[START]

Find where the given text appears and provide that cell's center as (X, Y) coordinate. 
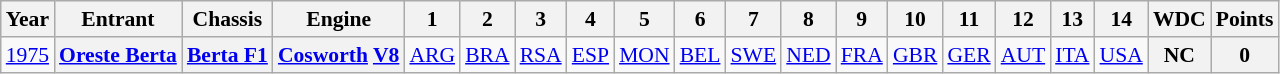
FRA (862, 55)
ARG (432, 55)
BEL (700, 55)
ITA (1072, 55)
4 (590, 19)
GER (968, 55)
WDC (1180, 19)
1 (432, 19)
Oreste Berta (118, 55)
Chassis (228, 19)
GBR (916, 55)
5 (644, 19)
10 (916, 19)
6 (700, 19)
0 (1245, 55)
12 (1023, 19)
7 (754, 19)
11 (968, 19)
BRA (488, 55)
13 (1072, 19)
ESP (590, 55)
2 (488, 19)
3 (541, 19)
Engine (338, 19)
USA (1122, 55)
AUT (1023, 55)
Cosworth V8 (338, 55)
RSA (541, 55)
NED (808, 55)
Entrant (118, 19)
9 (862, 19)
SWE (754, 55)
NC (1180, 55)
Berta F1 (228, 55)
14 (1122, 19)
Points (1245, 19)
MON (644, 55)
Year (28, 19)
1975 (28, 55)
8 (808, 19)
Locate the cell with the specified text and output its (x, y) center coordinate. 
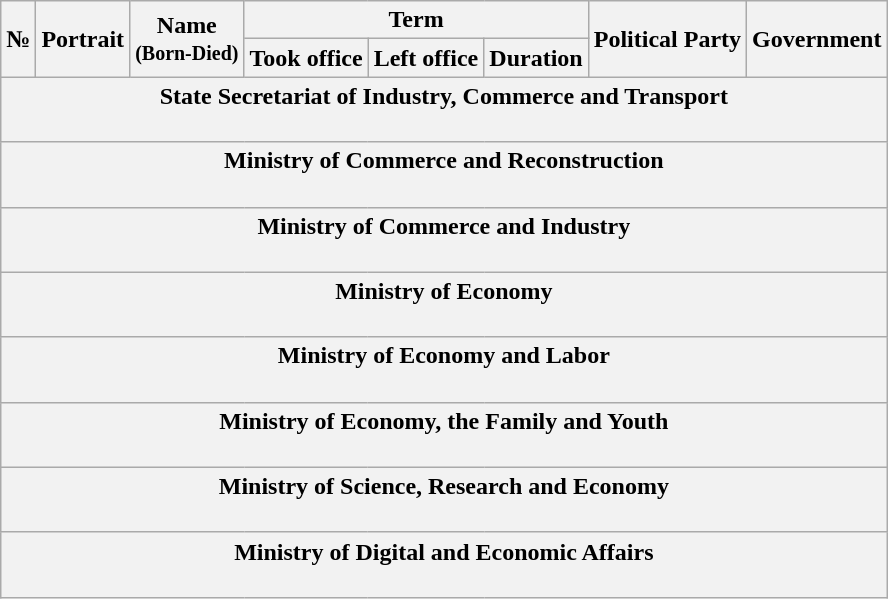
Left office (426, 58)
Ministry of Science, Research and Economy (444, 500)
Political Party (667, 39)
Name(Born-Died) (187, 39)
Ministry of Commerce and Industry (444, 240)
Ministry of Economy (444, 304)
State Secretariat of Industry, Commerce and Transport (444, 110)
Duration (536, 58)
Ministry of Commerce and Reconstruction (444, 174)
Ministry of Economy, the Family and Youth (444, 434)
Ministry of Digital and Economic Affairs (444, 564)
№ (18, 39)
Ministry of Economy and Labor (444, 370)
Term (416, 20)
Government (817, 39)
Portrait (83, 39)
Took office (306, 58)
From the cell containing the given text, extract its center point as [X, Y] coordinate. 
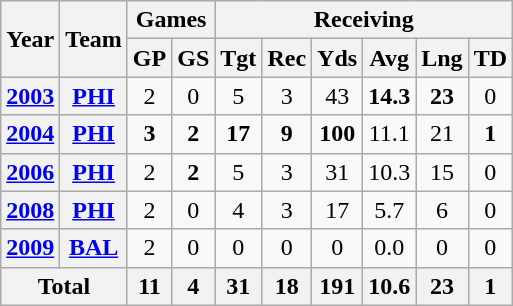
2006 [30, 172]
2009 [30, 248]
15 [442, 172]
10.3 [390, 172]
2003 [30, 96]
Games [170, 20]
Lng [442, 58]
100 [338, 134]
Tgt [238, 58]
9 [287, 134]
5.7 [390, 210]
18 [287, 286]
14.3 [390, 96]
Team [94, 39]
GS [194, 58]
Avg [390, 58]
GP [149, 58]
TD [490, 58]
BAL [94, 248]
Total [64, 286]
21 [442, 134]
Receiving [364, 20]
0.0 [390, 248]
Yds [338, 58]
11 [149, 286]
11.1 [390, 134]
6 [442, 210]
2008 [30, 210]
43 [338, 96]
Rec [287, 58]
10.6 [390, 286]
2004 [30, 134]
191 [338, 286]
Year [30, 39]
Locate the cell with the specified text and output its [X, Y] center coordinate. 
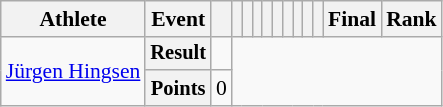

[END]

What to do :: Copy out all the records again with every "center" swapped for "midpoint" and everything else left as it is. Leave the pictures out.

Answer to this exercise ::
Find where the given text appears and provide that cell's midpoint as (X, Y) coordinate. 
FRA (862, 55)
ARG (432, 55)
BEL (700, 55)
ITA (1072, 55)
4 (590, 19)
GER (968, 55)
WDC (1180, 19)
1 (432, 19)
Oreste Berta (118, 55)
Chassis (228, 19)
GBR (916, 55)
5 (644, 19)
10 (916, 19)
6 (700, 19)
0 (1245, 55)
12 (1023, 19)
7 (754, 19)
11 (968, 19)
BRA (488, 55)
13 (1072, 19)
ESP (590, 55)
2 (488, 19)
3 (541, 19)
Engine (338, 19)
USA (1122, 55)
AUT (1023, 55)
Cosworth V8 (338, 55)
RSA (541, 55)
NED (808, 55)
Entrant (118, 19)
9 (862, 19)
SWE (754, 55)
NC (1180, 55)
Berta F1 (228, 55)
14 (1122, 19)
Points (1245, 19)
MON (644, 55)
Year (28, 19)
1975 (28, 55)
8 (808, 19)
Locate the cell with the specified text and output its (x, y) midpoint coordinate. 
Left office (426, 58)
Ministry of Science, Research and Economy (444, 500)
Political Party (667, 39)
Name(Born-Died) (187, 39)
Ministry of Commerce and Industry (444, 240)
Ministry of Economy (444, 304)
State Secretariat of Industry, Commerce and Transport (444, 110)
Duration (536, 58)
Ministry of Commerce and Reconstruction (444, 174)
Ministry of Economy, the Family and Youth (444, 434)
Ministry of Digital and Economic Affairs (444, 564)
№ (18, 39)
Ministry of Economy and Labor (444, 370)
Term (416, 20)
Government (817, 39)
Portrait (83, 39)
Took office (306, 58)
From the cell containing the given text, extract its midpoint point as [X, Y] coordinate. 
2006 [30, 172]
2009 [30, 248]
15 [442, 172]
10.3 [390, 172]
2003 [30, 96]
Games [170, 20]
Lng [442, 58]
100 [338, 134]
Tgt [238, 58]
9 [287, 134]
5.7 [390, 210]
18 [287, 286]
14.3 [390, 96]
Team [94, 39]
GS [194, 58]
Avg [390, 58]
GP [149, 58]
TD [490, 58]
BAL [94, 248]
Total [64, 286]
21 [442, 134]
Receiving [364, 20]
0.0 [390, 248]
Yds [338, 58]
11 [149, 286]
11.1 [390, 134]
6 [442, 210]
2008 [30, 210]
43 [338, 96]
Rec [287, 58]
10.6 [390, 286]
2004 [30, 134]
191 [338, 286]
Year [30, 39]
Locate the cell with the specified text and output its [X, Y] midpoint coordinate. 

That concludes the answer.